Task description - Only the lines from the start of the entries up to and including the line with "(445, 507) = (166, 473): grey" should be written out, exactly as they stand.
[[ Provided data open ]]
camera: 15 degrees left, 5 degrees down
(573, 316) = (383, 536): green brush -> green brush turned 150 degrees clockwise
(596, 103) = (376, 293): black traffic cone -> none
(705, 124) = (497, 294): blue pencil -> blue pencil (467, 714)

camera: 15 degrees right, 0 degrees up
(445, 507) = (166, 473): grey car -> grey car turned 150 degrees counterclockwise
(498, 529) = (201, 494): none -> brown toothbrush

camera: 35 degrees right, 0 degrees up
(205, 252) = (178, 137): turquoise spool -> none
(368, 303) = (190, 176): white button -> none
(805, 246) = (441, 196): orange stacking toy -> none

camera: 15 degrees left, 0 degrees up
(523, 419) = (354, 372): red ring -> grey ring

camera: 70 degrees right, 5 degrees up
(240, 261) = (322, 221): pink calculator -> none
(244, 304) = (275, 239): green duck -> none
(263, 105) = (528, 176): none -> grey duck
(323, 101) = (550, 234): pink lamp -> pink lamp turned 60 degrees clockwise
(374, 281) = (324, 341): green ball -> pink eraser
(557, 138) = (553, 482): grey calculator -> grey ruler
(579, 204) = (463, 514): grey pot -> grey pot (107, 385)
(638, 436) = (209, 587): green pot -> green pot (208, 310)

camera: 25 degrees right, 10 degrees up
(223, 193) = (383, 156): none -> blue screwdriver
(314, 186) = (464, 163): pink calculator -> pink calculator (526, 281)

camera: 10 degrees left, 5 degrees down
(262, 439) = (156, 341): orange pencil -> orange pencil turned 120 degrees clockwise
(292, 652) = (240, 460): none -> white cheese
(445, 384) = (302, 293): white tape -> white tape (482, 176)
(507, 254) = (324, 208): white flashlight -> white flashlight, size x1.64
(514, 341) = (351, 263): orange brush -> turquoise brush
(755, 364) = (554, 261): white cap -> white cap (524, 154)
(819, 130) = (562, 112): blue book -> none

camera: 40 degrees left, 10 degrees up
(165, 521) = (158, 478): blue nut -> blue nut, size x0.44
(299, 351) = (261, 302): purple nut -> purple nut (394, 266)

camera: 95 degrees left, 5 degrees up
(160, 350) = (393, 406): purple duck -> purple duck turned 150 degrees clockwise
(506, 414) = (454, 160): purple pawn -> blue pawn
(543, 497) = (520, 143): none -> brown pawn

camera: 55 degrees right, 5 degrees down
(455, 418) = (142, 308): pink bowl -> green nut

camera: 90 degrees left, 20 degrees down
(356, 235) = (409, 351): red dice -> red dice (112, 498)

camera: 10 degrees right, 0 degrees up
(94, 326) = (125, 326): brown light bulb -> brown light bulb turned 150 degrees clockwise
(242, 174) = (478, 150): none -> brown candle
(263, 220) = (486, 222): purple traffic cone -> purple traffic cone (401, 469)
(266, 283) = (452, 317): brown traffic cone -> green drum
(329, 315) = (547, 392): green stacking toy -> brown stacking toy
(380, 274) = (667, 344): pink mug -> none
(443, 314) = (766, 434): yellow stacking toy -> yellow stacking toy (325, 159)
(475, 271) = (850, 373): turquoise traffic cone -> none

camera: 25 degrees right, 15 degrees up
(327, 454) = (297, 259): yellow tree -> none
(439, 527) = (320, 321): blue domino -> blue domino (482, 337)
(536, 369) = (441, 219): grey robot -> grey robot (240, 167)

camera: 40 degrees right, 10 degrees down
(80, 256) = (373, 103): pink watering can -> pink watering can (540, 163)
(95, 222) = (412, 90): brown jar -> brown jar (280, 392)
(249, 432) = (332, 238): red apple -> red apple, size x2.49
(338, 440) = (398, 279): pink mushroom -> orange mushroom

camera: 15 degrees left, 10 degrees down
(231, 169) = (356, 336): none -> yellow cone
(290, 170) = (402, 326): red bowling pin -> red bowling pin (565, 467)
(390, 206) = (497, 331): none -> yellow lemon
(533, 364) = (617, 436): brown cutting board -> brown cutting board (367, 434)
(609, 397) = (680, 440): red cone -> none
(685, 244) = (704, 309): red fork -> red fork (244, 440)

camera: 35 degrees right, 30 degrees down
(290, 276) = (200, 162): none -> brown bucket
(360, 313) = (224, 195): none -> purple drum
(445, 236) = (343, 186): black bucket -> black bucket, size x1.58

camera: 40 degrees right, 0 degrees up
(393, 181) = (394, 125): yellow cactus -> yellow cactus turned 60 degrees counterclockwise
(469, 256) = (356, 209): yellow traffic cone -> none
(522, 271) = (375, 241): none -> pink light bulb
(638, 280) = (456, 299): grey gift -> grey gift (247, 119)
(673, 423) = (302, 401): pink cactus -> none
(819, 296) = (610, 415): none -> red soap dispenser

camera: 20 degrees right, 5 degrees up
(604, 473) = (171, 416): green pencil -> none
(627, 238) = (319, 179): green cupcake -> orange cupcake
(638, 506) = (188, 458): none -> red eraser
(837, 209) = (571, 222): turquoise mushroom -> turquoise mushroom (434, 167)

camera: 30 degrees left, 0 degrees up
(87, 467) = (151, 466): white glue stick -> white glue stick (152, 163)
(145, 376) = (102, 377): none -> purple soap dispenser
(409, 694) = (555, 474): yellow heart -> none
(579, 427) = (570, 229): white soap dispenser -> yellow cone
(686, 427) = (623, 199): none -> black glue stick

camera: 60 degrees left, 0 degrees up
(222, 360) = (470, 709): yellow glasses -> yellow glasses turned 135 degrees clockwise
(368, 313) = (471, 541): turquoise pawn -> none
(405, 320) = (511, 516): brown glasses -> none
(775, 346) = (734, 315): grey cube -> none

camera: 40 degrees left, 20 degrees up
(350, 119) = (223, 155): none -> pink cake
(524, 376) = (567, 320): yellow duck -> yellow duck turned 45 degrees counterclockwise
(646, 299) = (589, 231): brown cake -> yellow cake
[[ Provided data closed ]]
Expected answer -
camera: 15 degrees left, 5 degrees down
(573, 316) = (383, 536): green brush -> green brush turned 150 degrees clockwise
(596, 103) = (376, 293): black traffic cone -> none
(705, 124) = (497, 294): blue pencil -> blue pencil (467, 714)

camera: 15 degrees right, 0 degrees up
(445, 507) = (166, 473): grey car -> grey car turned 150 degrees counterclockwise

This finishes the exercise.